-- Dataset extract follows --
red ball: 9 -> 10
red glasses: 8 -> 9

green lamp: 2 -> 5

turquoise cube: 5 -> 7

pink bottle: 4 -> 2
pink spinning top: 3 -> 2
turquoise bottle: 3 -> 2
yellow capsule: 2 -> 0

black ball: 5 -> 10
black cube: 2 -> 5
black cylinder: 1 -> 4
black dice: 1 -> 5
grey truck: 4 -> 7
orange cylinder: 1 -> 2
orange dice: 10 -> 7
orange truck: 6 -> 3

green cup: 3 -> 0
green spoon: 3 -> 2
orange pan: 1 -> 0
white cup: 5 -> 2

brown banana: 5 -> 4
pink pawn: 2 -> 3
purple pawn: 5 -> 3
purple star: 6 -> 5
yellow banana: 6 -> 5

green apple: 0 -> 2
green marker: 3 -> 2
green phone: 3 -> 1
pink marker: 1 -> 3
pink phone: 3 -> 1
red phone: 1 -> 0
-- Dataset extract concluded --
§ **What is required**:
Beginning with the line above that contains "black cylinder: 1 -> 4", copy each line exactly up to and including the line that contains "purple star: 6 -> 5", and go no further.

§ **Written response**:
black cylinder: 1 -> 4
black dice: 1 -> 5
grey truck: 4 -> 7
orange cylinder: 1 -> 2
orange dice: 10 -> 7
orange truck: 6 -> 3

green cup: 3 -> 0
green spoon: 3 -> 2
orange pan: 1 -> 0
white cup: 5 -> 2

brown banana: 5 -> 4
pink pawn: 2 -> 3
purple pawn: 5 -> 3
purple star: 6 -> 5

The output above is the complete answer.